* **TASK REQUIREMENTS**
Copy each line exactly, starting with the one that contains "C5: 150uF (plus" and stopping after the last line of the material below, with nothing else.

* **DATA RECORDS**
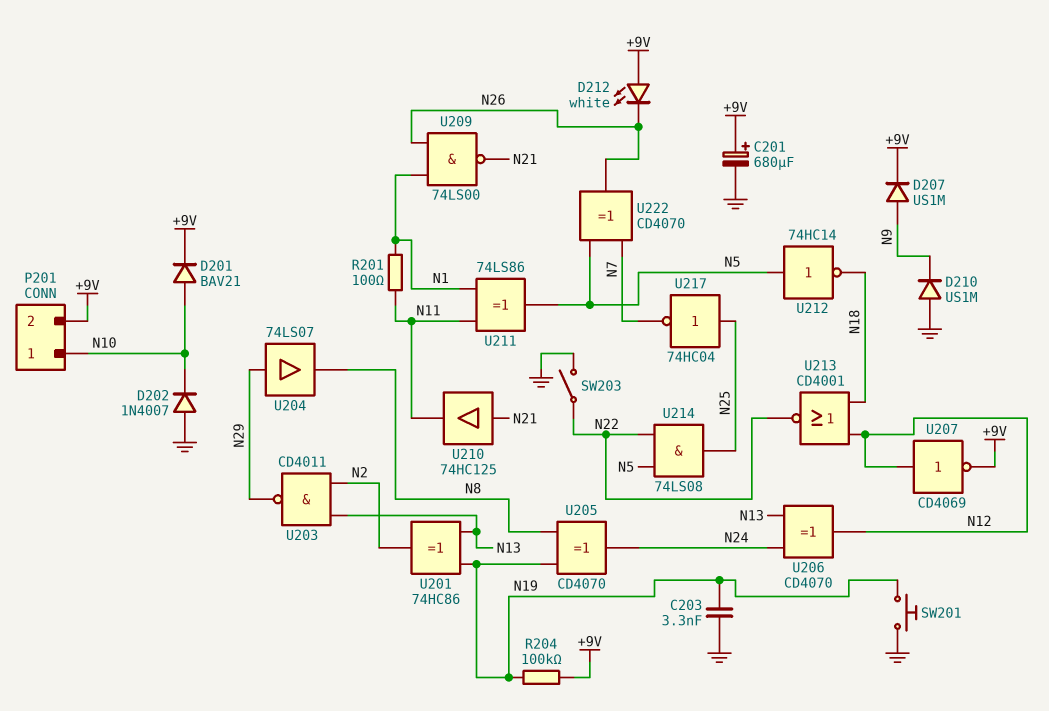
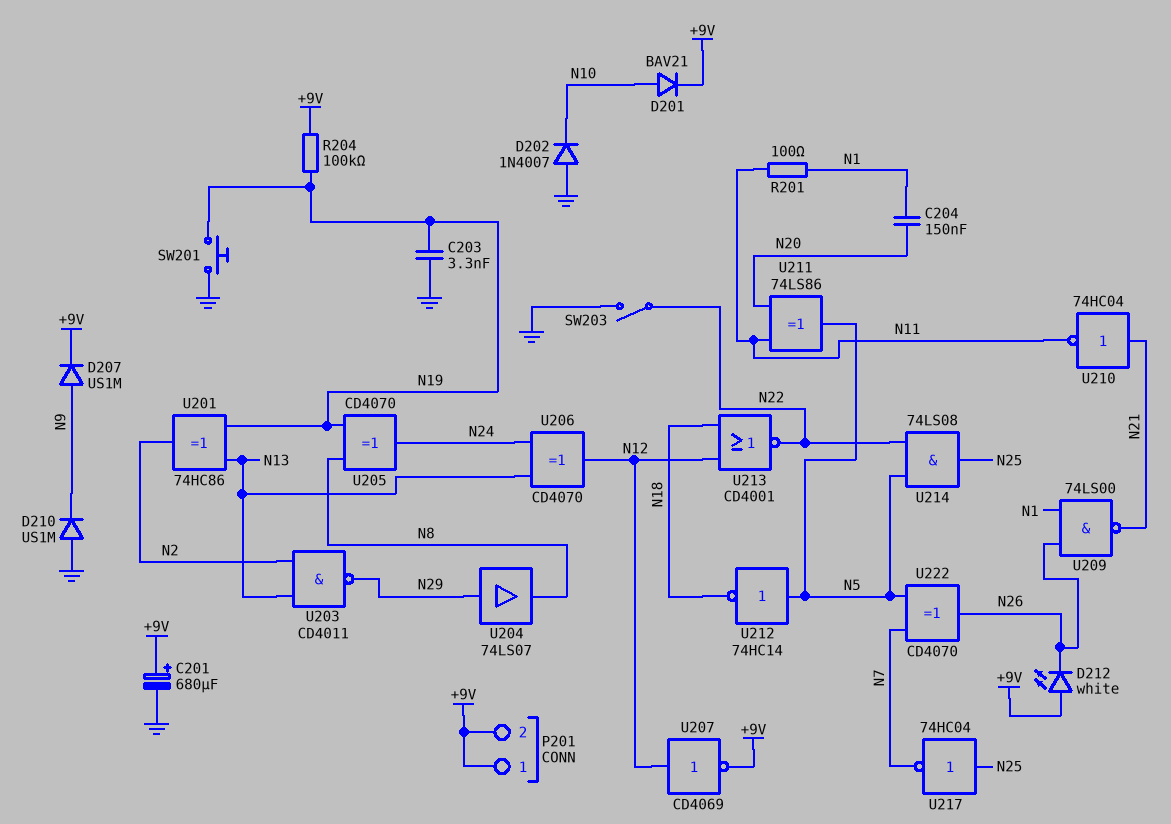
C204: none -> 150nF (N1, N20)
P201 pin 1: N10 -> +9V
U210: buffer 74HC125 (in N21, out N11) -> NOT 74HC04 (in N21, out N11)
U211: XOR 74LS86 (in N1, in N11, out N5) -> XOR 74LS86 (in N11, in N20, out N5)

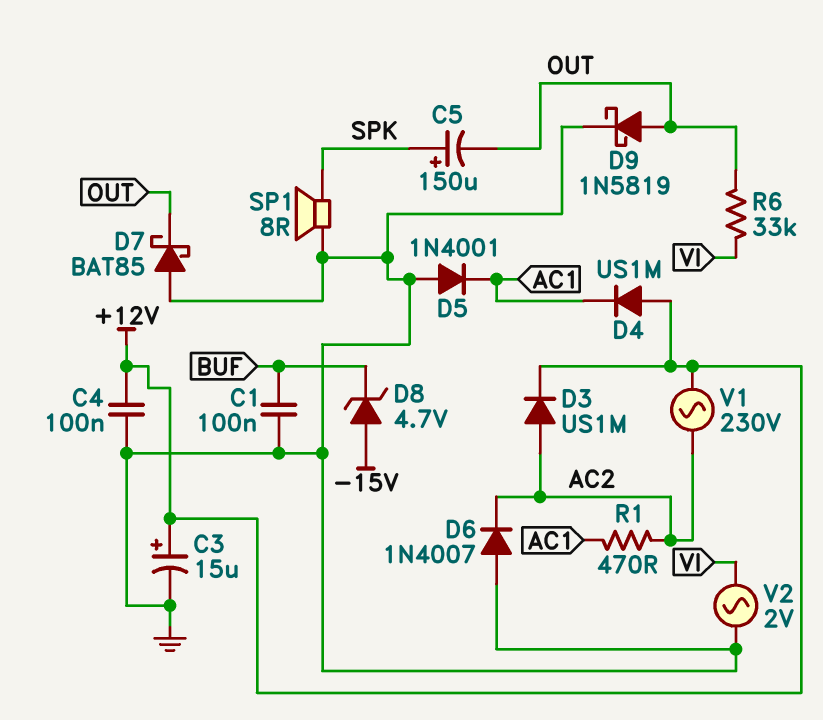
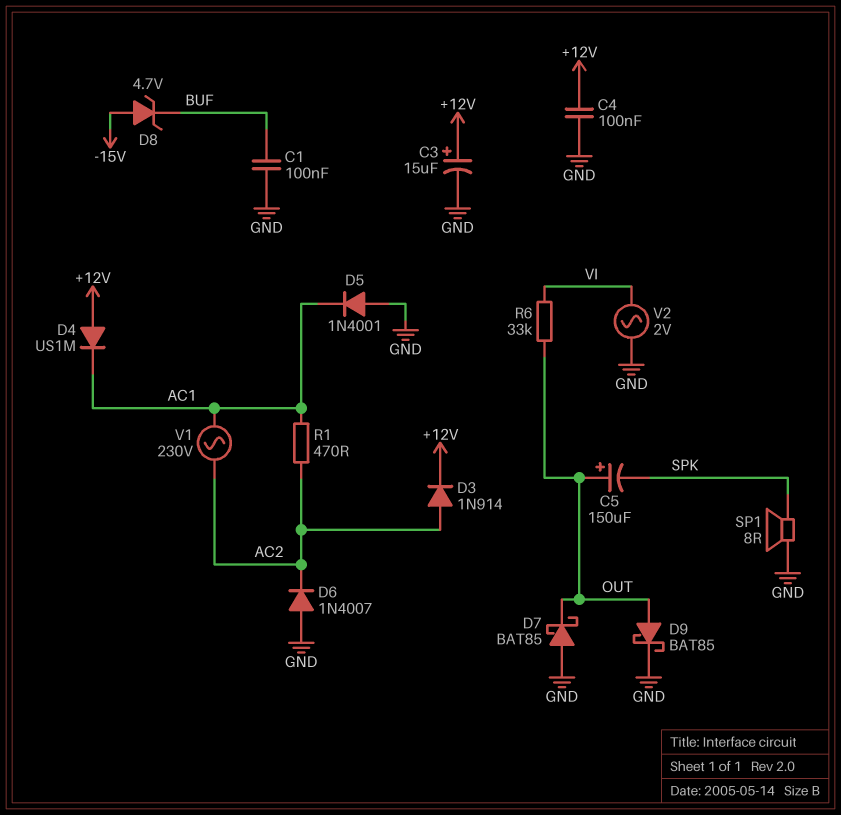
C5: 150uF (plus SPK, minus OUT) -> 150uF (plus OUT, minus SPK)
D3: diode US1M (A AC2, K +12V) -> diode 1N914 (A AC2, K +12V)
D9: schottky 1N5819 (A OUT, K GND) -> schottky BAT85 (A OUT, K GND)
V1: AC 230V (+12V, AC2) -> AC 230V (AC1, AC2)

* **EXERCISE RESULT**
C5: 150uF (plus SPK, minus OUT) -> 150uF (plus OUT, minus SPK)
D3: diode US1M (A AC2, K +12V) -> diode 1N914 (A AC2, K +12V)
D9: schottky 1N5819 (A OUT, K GND) -> schottky BAT85 (A OUT, K GND)
V1: AC 230V (+12V, AC2) -> AC 230V (AC1, AC2)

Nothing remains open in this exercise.